Task statement: For each line of the listing that contains "button", make a copy and return it.

Source material:
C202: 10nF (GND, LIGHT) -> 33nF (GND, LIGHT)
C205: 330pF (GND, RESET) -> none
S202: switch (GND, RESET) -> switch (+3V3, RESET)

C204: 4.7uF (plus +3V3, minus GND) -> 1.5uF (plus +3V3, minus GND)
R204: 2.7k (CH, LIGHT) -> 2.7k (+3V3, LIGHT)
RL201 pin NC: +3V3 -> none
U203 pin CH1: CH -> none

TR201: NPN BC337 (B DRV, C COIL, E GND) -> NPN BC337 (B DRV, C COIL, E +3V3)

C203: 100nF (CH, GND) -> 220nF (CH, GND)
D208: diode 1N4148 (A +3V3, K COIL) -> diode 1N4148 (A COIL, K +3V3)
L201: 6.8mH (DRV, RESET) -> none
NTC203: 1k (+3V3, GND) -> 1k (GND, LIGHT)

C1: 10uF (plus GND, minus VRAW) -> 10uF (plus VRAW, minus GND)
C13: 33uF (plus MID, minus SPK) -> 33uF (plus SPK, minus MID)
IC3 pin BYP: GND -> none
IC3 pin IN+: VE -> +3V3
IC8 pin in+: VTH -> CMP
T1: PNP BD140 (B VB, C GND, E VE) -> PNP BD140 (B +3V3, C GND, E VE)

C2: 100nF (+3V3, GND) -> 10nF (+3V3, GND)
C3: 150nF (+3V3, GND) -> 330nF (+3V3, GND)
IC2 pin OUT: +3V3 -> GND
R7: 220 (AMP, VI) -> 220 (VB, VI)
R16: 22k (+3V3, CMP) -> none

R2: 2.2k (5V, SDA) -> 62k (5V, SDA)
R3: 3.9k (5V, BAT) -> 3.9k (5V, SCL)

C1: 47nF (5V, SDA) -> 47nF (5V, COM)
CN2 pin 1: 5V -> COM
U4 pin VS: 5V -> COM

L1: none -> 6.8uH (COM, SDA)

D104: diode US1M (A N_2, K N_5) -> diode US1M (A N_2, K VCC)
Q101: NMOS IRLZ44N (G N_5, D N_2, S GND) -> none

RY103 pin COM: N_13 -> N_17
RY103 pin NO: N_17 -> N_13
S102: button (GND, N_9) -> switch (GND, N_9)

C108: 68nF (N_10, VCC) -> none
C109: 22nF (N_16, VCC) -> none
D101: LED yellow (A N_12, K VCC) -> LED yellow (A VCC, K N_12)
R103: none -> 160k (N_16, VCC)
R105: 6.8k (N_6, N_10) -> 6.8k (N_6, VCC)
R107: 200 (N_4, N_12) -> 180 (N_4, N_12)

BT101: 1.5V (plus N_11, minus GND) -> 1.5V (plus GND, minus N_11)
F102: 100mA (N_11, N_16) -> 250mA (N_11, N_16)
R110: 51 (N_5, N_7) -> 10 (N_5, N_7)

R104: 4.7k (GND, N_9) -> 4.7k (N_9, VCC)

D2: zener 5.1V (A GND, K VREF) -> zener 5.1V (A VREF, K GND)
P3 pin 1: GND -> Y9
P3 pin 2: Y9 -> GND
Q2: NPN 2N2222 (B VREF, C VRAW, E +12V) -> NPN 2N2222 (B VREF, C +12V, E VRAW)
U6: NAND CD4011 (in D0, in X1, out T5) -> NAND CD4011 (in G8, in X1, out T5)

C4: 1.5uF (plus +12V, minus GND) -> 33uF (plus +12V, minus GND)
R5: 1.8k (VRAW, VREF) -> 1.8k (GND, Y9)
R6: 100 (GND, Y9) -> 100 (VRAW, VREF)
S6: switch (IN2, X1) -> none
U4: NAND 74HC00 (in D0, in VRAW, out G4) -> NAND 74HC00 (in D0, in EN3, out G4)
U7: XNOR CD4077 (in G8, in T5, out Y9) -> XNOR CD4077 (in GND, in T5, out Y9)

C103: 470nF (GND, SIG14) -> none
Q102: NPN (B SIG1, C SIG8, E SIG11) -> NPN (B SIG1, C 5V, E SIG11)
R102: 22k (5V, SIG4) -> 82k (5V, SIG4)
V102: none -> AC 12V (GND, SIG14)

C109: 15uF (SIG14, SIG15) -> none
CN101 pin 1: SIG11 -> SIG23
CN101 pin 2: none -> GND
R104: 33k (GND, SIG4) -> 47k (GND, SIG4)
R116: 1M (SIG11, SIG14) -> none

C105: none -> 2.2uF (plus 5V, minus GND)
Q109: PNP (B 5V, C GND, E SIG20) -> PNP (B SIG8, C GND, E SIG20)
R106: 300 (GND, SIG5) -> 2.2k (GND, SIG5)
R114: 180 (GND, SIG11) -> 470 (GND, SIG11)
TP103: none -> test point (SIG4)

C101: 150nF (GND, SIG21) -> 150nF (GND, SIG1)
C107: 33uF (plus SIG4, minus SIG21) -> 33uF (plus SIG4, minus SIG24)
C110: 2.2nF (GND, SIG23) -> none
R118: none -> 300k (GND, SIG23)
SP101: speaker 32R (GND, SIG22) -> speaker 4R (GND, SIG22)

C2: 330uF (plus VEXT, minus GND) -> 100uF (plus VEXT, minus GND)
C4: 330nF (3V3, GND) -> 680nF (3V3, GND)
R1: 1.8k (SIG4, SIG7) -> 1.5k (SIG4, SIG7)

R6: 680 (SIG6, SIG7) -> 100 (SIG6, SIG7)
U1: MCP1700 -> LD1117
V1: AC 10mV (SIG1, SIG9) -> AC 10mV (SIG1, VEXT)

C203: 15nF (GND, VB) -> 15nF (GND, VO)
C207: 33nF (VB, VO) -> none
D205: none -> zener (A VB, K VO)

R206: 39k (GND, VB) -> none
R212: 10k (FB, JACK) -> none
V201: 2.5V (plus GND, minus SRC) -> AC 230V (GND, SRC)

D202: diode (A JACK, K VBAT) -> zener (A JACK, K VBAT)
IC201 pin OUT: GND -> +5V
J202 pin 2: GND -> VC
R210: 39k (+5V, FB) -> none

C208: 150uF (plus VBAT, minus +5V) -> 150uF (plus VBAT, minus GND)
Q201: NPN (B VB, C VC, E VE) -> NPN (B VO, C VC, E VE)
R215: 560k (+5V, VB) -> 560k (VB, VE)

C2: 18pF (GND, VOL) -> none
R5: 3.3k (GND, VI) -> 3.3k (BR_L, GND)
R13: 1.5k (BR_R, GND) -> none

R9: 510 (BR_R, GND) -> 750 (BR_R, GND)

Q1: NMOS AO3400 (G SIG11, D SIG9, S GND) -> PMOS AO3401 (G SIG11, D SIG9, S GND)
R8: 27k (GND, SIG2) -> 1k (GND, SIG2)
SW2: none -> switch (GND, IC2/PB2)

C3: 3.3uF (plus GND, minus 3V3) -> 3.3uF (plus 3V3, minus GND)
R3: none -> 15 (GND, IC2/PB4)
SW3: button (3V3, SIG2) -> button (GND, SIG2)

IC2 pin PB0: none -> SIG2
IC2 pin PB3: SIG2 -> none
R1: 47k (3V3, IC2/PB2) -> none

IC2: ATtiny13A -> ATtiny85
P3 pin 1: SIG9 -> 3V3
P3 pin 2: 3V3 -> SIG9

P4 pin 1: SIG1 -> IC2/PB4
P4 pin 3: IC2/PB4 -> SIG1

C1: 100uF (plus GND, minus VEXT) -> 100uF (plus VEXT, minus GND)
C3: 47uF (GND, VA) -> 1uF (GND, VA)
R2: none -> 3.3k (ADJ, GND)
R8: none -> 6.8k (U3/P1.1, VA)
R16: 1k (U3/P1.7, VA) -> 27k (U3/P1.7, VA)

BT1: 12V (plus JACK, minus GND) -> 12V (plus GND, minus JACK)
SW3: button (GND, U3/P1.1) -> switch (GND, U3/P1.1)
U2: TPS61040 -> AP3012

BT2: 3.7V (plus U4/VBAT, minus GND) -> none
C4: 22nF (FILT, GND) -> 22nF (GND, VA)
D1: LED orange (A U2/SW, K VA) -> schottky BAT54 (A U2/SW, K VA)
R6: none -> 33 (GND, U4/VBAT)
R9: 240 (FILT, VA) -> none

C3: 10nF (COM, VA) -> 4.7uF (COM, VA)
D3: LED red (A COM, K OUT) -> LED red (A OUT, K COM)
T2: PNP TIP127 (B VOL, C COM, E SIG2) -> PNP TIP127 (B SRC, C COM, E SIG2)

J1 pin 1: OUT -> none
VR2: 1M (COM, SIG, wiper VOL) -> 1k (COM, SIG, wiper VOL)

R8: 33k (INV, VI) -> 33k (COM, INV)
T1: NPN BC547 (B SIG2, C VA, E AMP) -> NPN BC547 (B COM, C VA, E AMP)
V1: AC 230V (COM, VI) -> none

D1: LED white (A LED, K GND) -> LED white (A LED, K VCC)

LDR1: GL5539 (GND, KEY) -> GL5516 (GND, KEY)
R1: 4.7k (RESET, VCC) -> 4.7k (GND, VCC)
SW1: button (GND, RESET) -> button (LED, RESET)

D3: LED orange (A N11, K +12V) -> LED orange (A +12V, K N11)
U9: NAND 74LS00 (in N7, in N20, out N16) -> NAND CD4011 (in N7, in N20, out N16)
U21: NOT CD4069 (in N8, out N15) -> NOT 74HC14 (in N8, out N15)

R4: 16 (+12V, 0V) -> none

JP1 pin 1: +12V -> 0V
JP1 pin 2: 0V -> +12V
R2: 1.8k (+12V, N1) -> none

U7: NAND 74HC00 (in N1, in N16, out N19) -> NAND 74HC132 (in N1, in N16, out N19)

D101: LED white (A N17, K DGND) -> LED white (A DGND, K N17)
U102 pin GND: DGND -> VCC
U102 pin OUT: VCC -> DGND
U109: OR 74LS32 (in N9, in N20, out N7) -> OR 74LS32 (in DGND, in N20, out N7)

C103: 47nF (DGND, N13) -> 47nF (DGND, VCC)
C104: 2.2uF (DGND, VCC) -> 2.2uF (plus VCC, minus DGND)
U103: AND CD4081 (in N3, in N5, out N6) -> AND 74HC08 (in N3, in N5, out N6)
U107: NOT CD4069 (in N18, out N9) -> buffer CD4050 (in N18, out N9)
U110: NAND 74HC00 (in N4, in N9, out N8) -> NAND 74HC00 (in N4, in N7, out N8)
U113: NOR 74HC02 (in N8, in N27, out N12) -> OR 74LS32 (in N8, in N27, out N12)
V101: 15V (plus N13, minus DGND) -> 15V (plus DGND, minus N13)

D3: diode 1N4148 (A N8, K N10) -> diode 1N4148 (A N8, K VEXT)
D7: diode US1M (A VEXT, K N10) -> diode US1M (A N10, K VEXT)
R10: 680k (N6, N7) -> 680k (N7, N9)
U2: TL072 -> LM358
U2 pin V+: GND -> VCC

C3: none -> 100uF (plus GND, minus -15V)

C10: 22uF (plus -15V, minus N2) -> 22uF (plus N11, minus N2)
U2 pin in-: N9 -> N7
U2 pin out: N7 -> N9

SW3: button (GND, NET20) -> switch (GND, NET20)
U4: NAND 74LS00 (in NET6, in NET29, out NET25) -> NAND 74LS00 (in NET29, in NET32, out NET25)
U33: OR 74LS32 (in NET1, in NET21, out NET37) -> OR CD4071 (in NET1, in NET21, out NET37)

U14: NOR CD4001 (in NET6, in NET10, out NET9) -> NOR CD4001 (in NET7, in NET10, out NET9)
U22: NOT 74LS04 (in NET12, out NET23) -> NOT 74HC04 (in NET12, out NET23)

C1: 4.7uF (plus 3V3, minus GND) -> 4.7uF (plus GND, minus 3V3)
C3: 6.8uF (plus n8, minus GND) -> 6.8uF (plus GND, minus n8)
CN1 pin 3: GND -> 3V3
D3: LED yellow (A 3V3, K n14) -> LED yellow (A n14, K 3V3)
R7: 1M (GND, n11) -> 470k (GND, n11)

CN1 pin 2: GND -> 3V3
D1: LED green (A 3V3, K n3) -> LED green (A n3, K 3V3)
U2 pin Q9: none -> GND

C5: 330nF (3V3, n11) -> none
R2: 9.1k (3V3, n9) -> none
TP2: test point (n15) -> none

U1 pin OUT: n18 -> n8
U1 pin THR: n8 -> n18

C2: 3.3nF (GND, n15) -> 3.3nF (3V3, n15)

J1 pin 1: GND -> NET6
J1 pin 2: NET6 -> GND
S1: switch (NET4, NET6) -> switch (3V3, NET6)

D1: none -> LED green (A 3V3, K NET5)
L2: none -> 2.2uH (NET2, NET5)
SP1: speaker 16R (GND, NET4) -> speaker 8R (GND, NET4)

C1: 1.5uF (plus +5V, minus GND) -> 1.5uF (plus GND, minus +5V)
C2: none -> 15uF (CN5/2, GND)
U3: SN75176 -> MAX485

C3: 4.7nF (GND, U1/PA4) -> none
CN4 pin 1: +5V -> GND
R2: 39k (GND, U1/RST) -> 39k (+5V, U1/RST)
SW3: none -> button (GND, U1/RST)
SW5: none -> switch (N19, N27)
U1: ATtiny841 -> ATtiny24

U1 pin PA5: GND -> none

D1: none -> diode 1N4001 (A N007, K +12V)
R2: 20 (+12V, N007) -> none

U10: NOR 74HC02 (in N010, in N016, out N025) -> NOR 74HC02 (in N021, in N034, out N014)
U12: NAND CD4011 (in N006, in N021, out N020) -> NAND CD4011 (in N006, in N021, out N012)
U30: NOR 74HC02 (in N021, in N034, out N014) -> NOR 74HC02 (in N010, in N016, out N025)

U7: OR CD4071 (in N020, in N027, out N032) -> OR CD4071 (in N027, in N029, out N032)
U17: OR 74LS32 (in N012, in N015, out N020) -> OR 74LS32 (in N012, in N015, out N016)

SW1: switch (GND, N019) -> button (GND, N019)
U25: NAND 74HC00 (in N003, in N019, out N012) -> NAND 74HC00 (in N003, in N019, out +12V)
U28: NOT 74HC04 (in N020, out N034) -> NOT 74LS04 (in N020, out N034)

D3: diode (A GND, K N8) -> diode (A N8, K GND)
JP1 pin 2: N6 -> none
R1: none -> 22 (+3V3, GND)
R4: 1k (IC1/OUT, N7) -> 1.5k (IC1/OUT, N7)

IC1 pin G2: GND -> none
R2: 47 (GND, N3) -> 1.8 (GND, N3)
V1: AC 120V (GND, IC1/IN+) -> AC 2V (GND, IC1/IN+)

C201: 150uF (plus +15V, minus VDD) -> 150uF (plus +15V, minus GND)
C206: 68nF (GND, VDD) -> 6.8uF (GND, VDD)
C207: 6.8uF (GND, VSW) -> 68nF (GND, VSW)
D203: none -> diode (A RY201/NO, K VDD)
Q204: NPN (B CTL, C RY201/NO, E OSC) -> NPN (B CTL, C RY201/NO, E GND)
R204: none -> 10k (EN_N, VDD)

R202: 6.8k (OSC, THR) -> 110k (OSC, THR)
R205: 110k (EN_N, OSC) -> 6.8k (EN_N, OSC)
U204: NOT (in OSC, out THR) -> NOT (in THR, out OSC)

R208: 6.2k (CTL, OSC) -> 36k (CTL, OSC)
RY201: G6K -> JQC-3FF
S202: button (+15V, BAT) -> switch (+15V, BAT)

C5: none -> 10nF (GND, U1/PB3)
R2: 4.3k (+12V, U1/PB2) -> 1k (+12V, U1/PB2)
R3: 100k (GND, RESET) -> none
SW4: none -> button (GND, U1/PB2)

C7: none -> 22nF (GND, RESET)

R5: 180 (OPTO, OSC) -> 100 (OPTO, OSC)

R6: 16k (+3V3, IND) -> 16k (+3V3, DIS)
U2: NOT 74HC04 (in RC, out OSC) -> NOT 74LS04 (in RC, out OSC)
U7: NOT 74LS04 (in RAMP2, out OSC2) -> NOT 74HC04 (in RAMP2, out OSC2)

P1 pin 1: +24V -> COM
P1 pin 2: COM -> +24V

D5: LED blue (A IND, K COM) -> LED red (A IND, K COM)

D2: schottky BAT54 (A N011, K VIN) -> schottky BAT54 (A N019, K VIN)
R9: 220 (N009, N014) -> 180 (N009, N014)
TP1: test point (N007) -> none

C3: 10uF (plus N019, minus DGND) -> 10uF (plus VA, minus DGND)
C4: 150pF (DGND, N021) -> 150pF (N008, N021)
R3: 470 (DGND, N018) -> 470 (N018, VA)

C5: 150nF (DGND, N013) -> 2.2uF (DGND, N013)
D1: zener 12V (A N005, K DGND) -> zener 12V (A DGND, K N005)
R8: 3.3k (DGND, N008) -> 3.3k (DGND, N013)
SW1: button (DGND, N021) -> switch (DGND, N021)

Response to the exercise:
S102: button (GND, N_9) -> switch (GND, N_9)
SW3: button (3V3, SIG2) -> button (GND, SIG2)
SW3: button (GND, U3/P1.1) -> switch (GND, U3/P1.1)
SW1: button (GND, RESET) -> button (LED, RESET)
SW3: button (GND, NET20) -> switch (GND, NET20)
SW3: none -> button (GND, U1/RST)
SW1: switch (GND, N019) -> button (GND, N019)
S202: button (+15V, BAT) -> switch (+15V, BAT)
SW4: none -> button (GND, U1/PB2)
SW1: button (DGND, N021) -> switch (DGND, N021)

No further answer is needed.